- Requirement -
Pull out every line below that contains the string "mordent", matching case exactly, and copy those lines.

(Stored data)
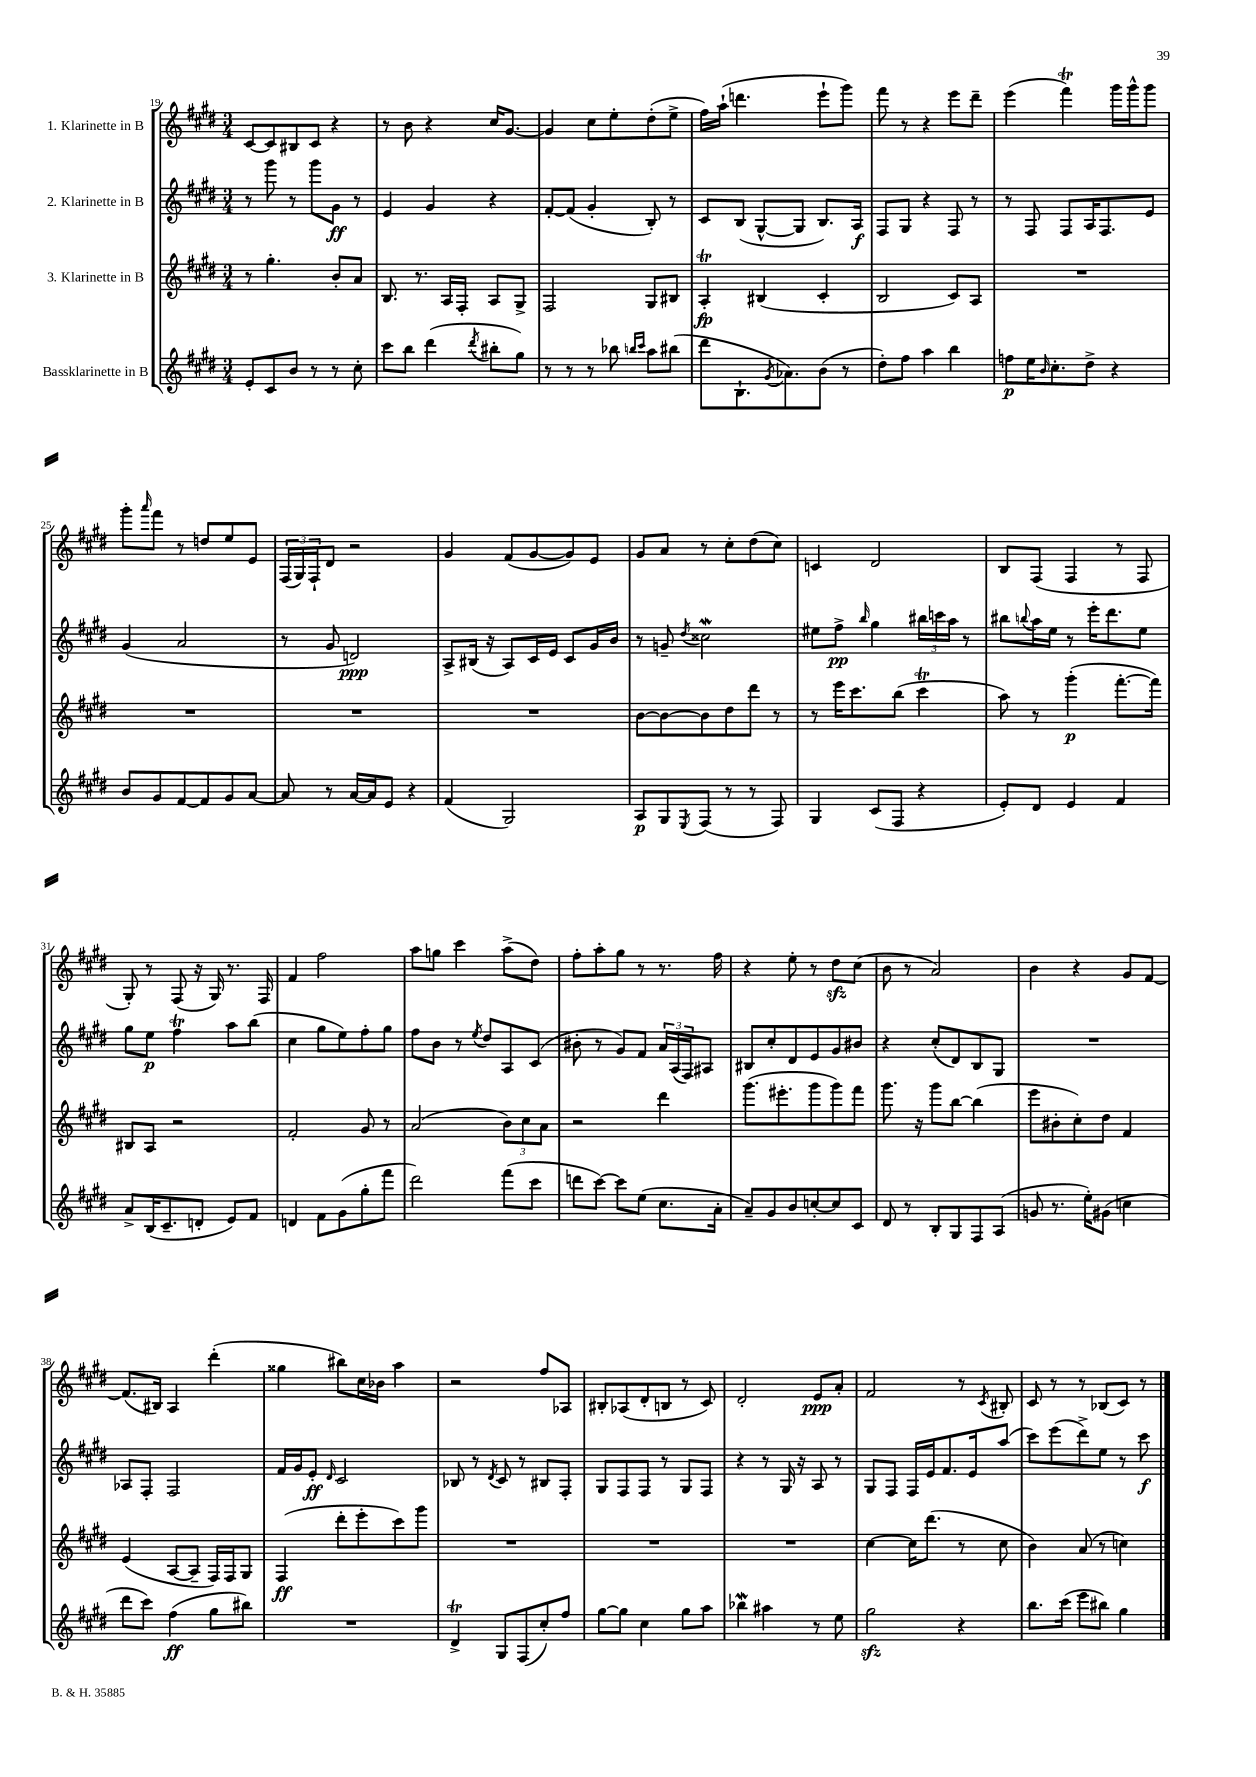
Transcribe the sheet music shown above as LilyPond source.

<<
\new StaffGroup <<
\new Staff = "s0" \with { instrumentName = "1. Klarinette in B" } {
    \clef treble \key e \major \numericTimeSignature \time 3/4
    cis'8~ cis'8 bis8 cis'8 r4 |
    r8 b'8 r4 cis''16 gis'8.~ |
    gis'4 cis''8 e''8-. dis''8-.( e''8-> |
    fis''16) a''16-!( d'''4. e'''8-! gis'''8) |
    fis'''8 r8 r4 e'''8 dis'''8-- |
    e'''4( fis'''4\trill) gis'''16 gis'''16-^ gis'''8 |
    gis'''8-. \grace { a'''16 } fis'''8 r8 d''8 e''8 e'8 |
    \tuplet 3/2 { fis16( gis16) fis16-! } dis'8 r2 |
    gis'4 fis'8( gis'8~ gis'8) e'8 |
    gis'8 a'8 r8 cis''8-. dis''8( cis''8) |
    c'4 dis'2 |
    b8 fis8( fis4 r8 fis8 |
    gis8-.) r8 fis8( r16 gis16) r8. fis16 |
    fis'4 fis''2 |
    a''8 g''8 cis'''4 a''8->( dis''8) |
    fis''8-. a''8-. gis''8 r8 r8. fis''16 |
    r4 e''8-. r8 dis''8\sfz cis''8( |
    b'8 r8 a'2) |
    b'4 r4 gis'8 fis'8~ |
    fis'8.( bis16) a4 dis'''4-.( |
    gisis''4 bis''8) cis''16 bes'16 a''4 |
    r2 fis''8 aes8 |
    bis8-. aes8( dis'8-. b8 r8 cis'8) |
    dis'2-. e'8\ppp a'8-. |
    fis'2 r8 \acciaccatura { cis'8 } bis8-. |
    cis'8 r8 r8 bes8( cis'8) r8 \bar "|." |
}
\new Staff = "s1" \with { instrumentName = "2. Klarinette in B" } {
    \clef treble \key e \major \numericTimeSignature \time 3/4
    r8 gis'''8 r8 gis'''8 gis'8\ff r8 |
    e'4 gis'4 r4 |
    fis'8~-. fis'8( gis'4-. b8-.) r8 |
    cis'8 b8( gis8~-^ gis8 b8.) a16\f |
    fis8 gis8 r4 fis8 r8 |
    r8 fis8 fis8 a16 fis8. e'8 |
    gis'4( a'2 |
    r8 gis'8 d'2\ppp) |
    a8-> bis16( r16 a8) cis'16 e'16 cis'8 gis'16 b'16 |
    r8 g'8-- \acciaccatura { dis''8 } cisis''2\mordent |
    eis''8 fis''8->\pp \grace { b''16 } gis''4 \tuplet 3/2 { bis''16 c'''16 a''16 } r8 |
    bis''8 \appoggiatura { b''8 } a''16 e''16 r8 e'''16-. dis'''8. e''8 |
    gis''8 e''8\p fis''4\trill a''8 b''8( |
    cis''4 gis''8 e''8) fis''8-. gis''8 |
    fis''8 b'8 r8 \acciaccatura { e''8 } dis''8 a8 cis'8( |
    bis'8-. r8 gis'8) fis'8 \tuplet 3/2 { a'16 a16( fis16) } ais8 |
    bis8 cis''8-. dis'8 e'8 gis'8 bis'8 |
    r4 cis''8-.( dis'8) b8 gis8 |
    R2. |
    aes8 fis8-. fis2 |
    fis'16 gis'16 e'8-.\ff \grace { dis'16 } cis'2 |
    bes8 r8 \acciaccatura { dis'8 } cis'8 r8 bis8 fis8-. |
    gis8 fis8 fis8 r8 gis8 fis8 |
    r4 r8 gis16 r16 a8 r8 |
    gis8 fis8 fis16 e'16 fis'8. e'16 a''8( |
    cis'''8) e'''8( dis'''8->) e''8 r8 cis'''8\f \bar "|." |
}
\new Staff = "s2" \with { instrumentName = "3. Klarinette in B" } {
    \clef treble \key e \major \numericTimeSignature \time 3/4
    r8 gis''4.-. b'8-. a'8 |
    b8. r8. a16 fis16-. a8 gis8-> |
    fis2 gis8 bis8 |
    a4-.\trill\fp bis4( cis'4-. |
    b2 cis'8) a8 |
    R2. |
    R2. |
    R2. |
    R2. |
    b'8~ b'8~ b'8 dis''8 dis'''8 r8 |
    r8 e'''16 cis'''8. b''8( cis'''4\trill |
    a''8) r8 gis'''4-.\p( fis'''8.~-. fis'''16) |
    bis8 a8 r2 |
    fis'2-. gis'8 r8 |
    a'2( \tuplet 3/2 { b'8) cis''8 a'8 } |
    r2 dis'''4 |
    gis'''8.( eis'''8.-. gis'''8 gis'''8) fis'''8 |
    gis'''8. r16 gis'''8 b''8~ b''4( |
    e'''8 bis'8-. cis''8-.) dis''8 fis'4 |
    e'4( a8~ a8-- fis16) fis16 gis8 |
    fis4\ff( dis'''8-. e'''8-. cis'''8) gis'''8 |
    R2. |
    R2. |
    R2. |
    cis''4~ cis''16 dis'''8.( r8 cis''8 |
    b'4) a'8( r8 c''4) \bar "|." |
}
\new Staff = "s3" \with { instrumentName = "Bassklarinette in B" } {
    \clef treble \key e \major \numericTimeSignature \time 3/4
    e'8-. cis'8 b'8 r8 r8 cis''8-. |
    cis'''8 b''8 dis'''4( \acciaccatura { dis'''8 } bis''8-. gis''8) |
    r8 r8 r8 bes''8 \grace { b''16 cis'''16 } a''8 bis''8( |
    dis'''8 b8.-! \acciaccatura { gis'8 } aes'8.) b'8( r8 |
    dis''8-.) fis''8 a''4 b''4 |
    f''8\p e''16 \grace { b'16 } cis''8.-. dis''8-> r4 |
    b'8 gis'8 fis'8~ fis'8 gis'8 a'8~ |
    a'8 r8 a'16~ a'16 e'8 r4 |
    fis'4( gis2) |
    a8\p gis8 \acciaccatura { e8 } fis8( r8 r8 fis8) |
    gis4 cis'8( fis8 r4 |
    e'8-.) dis'8 e'4 fis'4 |
    a'8-> b16( cis'8.-- d'8-. e'8) fis'8 |
    d'4 fis'8 gis'8( gis''8-. fis'''8 |
    dis'''2) fis'''8( cis'''8 |
    d'''8 cis'''8~) cis'''8 e''8( cis''8. a'16-. |
    a'8--) gis'8 b'8 c''8~-. c''8 cis'8 |
    dis'8 r8 b8-. gis8 fis8 a8( |
    g'8 r8. e''16-.) gis'8( c''4 |
    dis'''8 cis'''8) fis''4\ff( gis''8 bis''8) |
    R2. |
    dis'4->\trill gis8 fis8( cis''8-.) fis''8 |
    gis''8~ gis''8 cis''4 gis''8 a''8 |
    bes''4\mordent ais''4 r8 e''8 |
    gis''2\sfz r4 |
    b''8. cis'''16( e'''8 bis''8) gis''4 \bar "|." |
}
>>
>>
\layout { \context { \Score currentBarNumber = #19 } }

- Full solution -
    r8 g'8-- \acciaccatura { dis''8 } cisis''2\mordent |
    bes''4\mordent ais''4 r8 e''8 |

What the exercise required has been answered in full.